Stored records
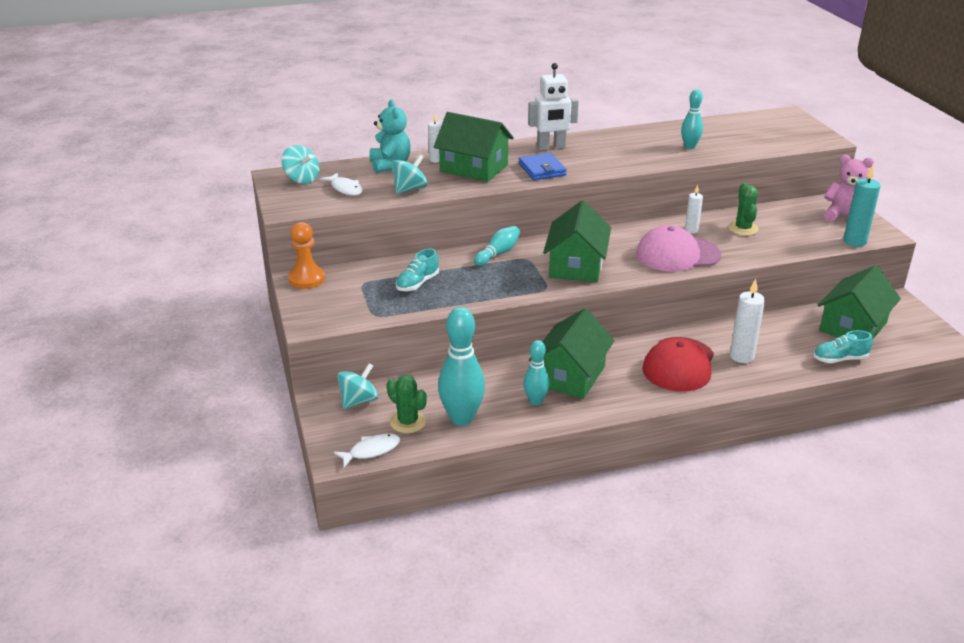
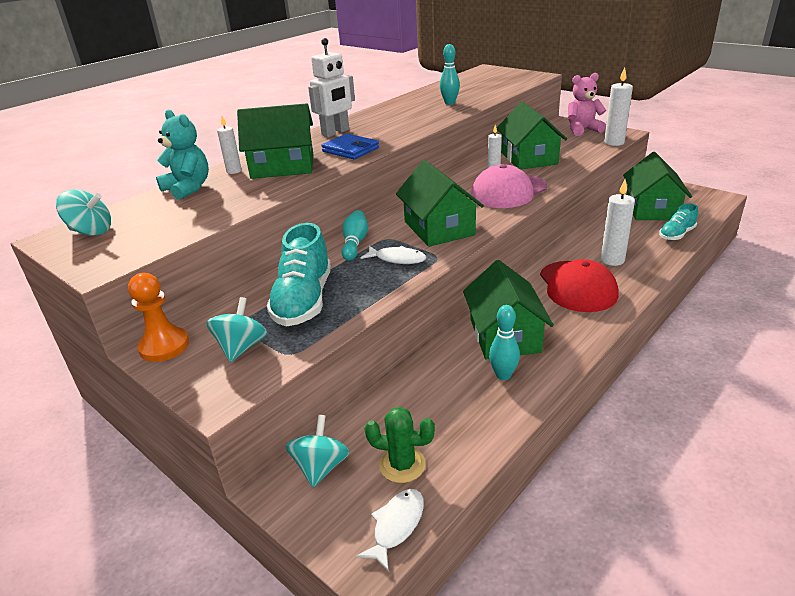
camera: 30 degrees left, 0 degrees up
(345, 189) = (158, 224): white fish -> white fish (397, 259)
(410, 189) = (236, 202): turquoise spinning top -> turquoise spinning top (241, 347)
(417, 283) = (303, 301): turquoise shoe -> turquoise shoe, size x1.74
(461, 418) = (454, 430): turquoise bowling pin -> none
(743, 228) = (529, 158): green cactus -> green house
(854, 241) = (614, 142): turquoise candle -> white candle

_YOUR TASK_
Scan the data above and state how many of its lines contain the string "turquoise", with no other content.

_PROBLEM SOLUTION_
4